▶ REQUIRED ACTION
The response must consist of the lines below from the one with "dark brown robot figure 395, 200, 431, 287" through the one with "purple gateau 505, 185, 547, 213 => nothing", exactly as they appear and with both ends kept.

▶ RECORDS SHOWN
================================

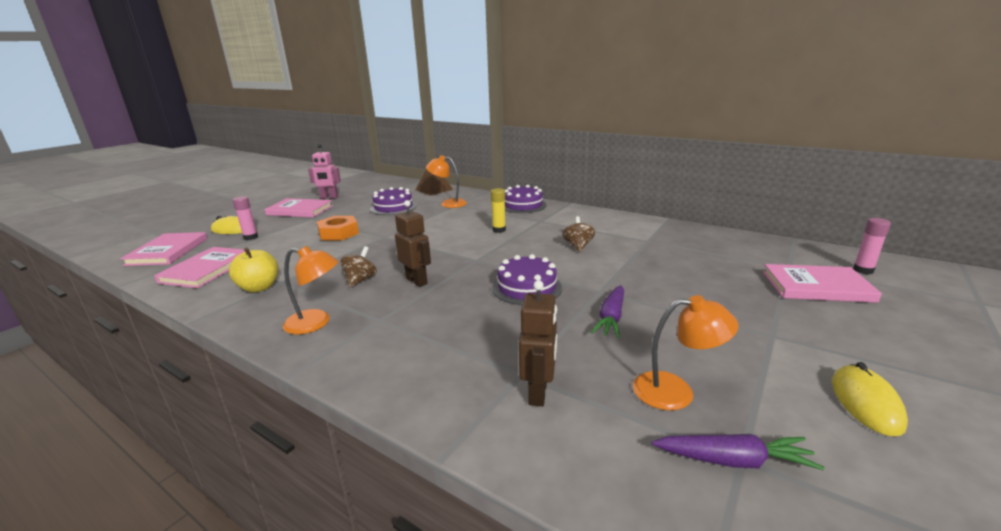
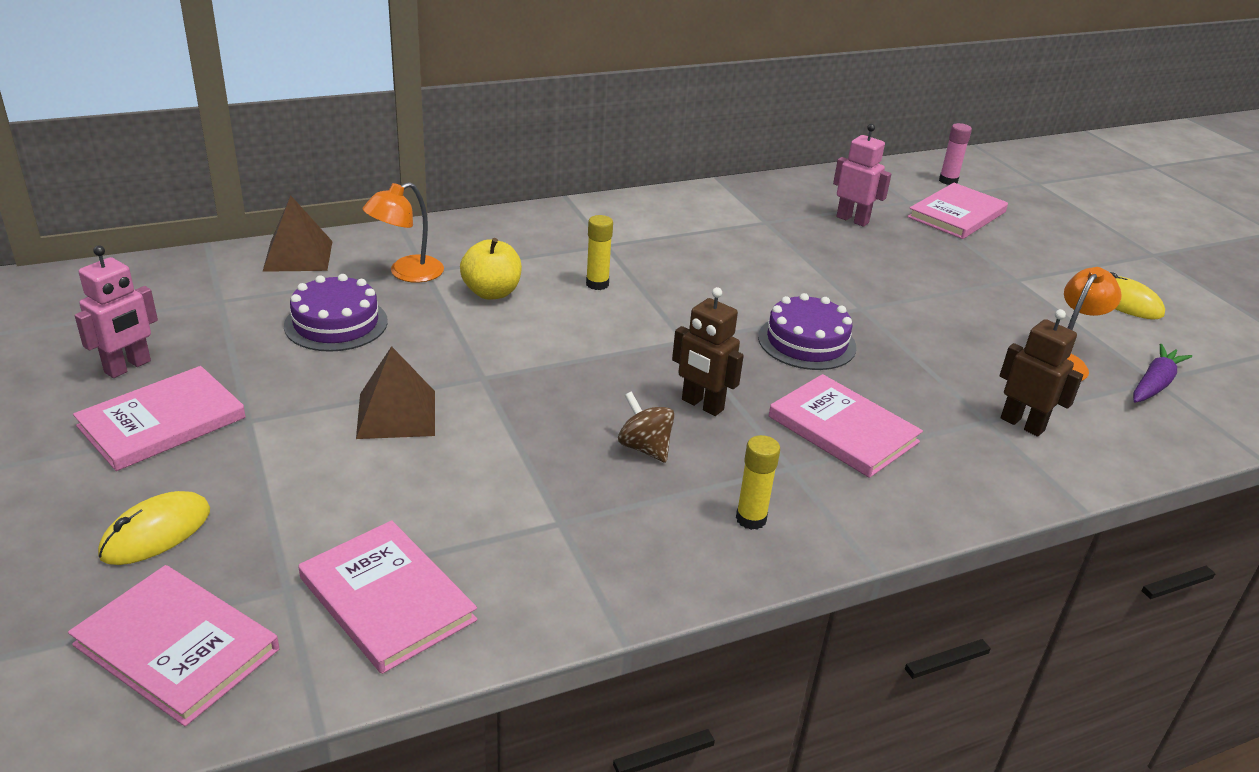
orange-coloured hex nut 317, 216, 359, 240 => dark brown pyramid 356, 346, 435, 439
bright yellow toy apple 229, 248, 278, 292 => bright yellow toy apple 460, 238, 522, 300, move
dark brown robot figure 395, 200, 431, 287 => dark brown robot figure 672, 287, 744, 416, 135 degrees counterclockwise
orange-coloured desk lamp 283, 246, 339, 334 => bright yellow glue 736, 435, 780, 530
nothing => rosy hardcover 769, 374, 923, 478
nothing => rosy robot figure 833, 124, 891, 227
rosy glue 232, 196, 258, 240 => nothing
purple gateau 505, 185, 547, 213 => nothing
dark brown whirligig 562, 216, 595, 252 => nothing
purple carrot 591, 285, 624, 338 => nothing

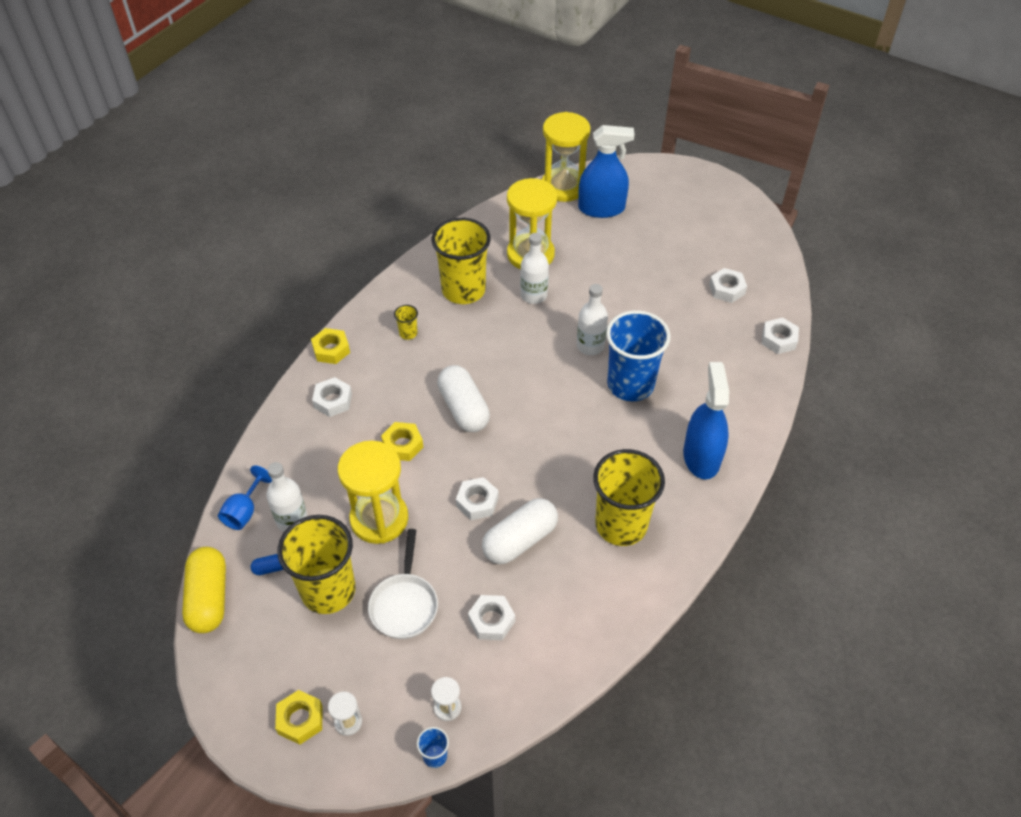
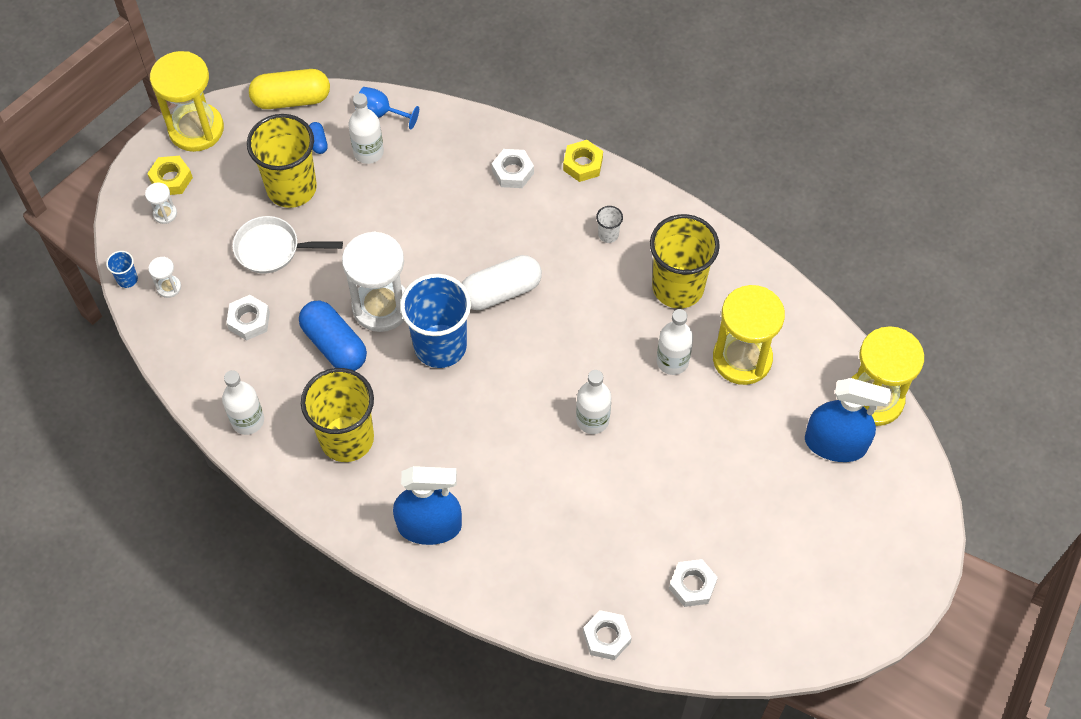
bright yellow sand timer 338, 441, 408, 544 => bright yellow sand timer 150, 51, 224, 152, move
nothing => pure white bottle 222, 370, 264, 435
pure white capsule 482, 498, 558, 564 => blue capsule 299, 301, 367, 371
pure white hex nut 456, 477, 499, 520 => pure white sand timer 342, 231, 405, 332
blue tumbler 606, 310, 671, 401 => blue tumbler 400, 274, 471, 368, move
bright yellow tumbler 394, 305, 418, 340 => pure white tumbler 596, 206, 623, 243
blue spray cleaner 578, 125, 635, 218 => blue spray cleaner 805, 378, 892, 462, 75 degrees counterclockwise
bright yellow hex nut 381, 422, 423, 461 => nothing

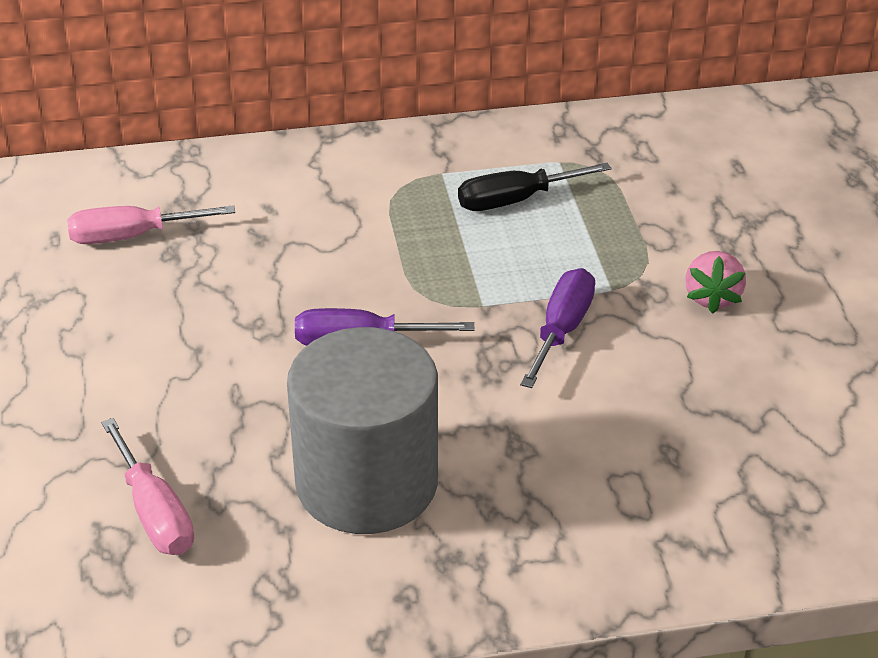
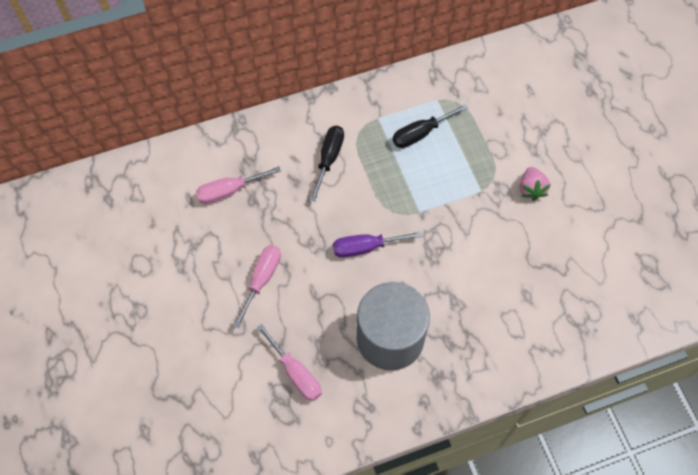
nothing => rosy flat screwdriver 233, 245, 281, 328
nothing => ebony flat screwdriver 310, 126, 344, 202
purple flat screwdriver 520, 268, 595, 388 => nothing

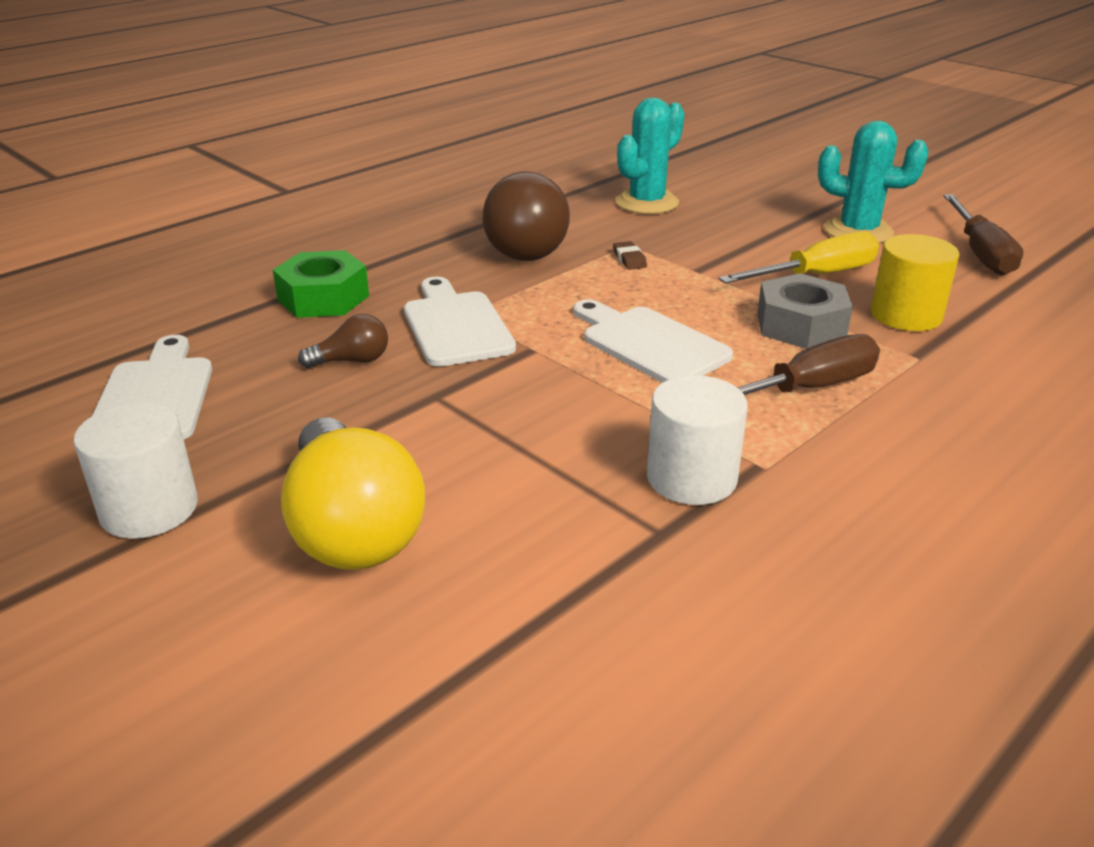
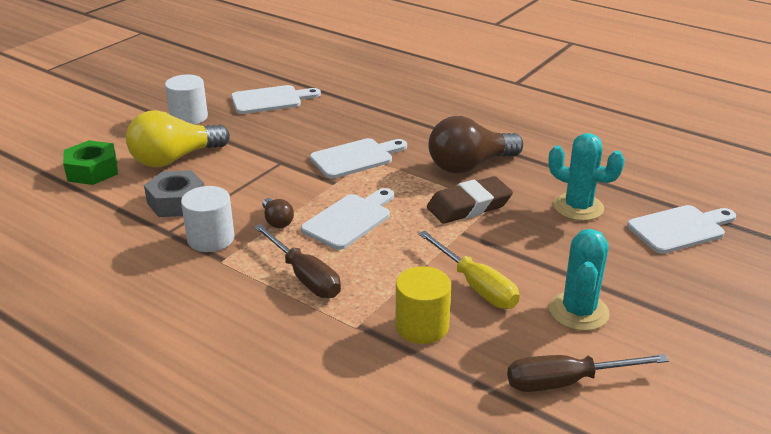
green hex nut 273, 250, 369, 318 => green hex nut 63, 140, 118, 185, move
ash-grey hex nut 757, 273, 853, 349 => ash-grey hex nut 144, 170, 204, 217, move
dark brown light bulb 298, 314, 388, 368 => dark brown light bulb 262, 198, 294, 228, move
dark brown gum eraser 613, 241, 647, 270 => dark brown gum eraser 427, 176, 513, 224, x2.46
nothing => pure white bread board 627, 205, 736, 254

================================

▶ SOLUTION TO THE PROBLEM
dark brown robot figure 395, 200, 431, 287 => dark brown robot figure 672, 287, 744, 416, 135 degrees counterclockwise
orange-coloured desk lamp 283, 246, 339, 334 => bright yellow glue 736, 435, 780, 530
nothing => rosy hardcover 769, 374, 923, 478
nothing => rosy robot figure 833, 124, 891, 227
rosy glue 232, 196, 258, 240 => nothing
purple gateau 505, 185, 547, 213 => nothing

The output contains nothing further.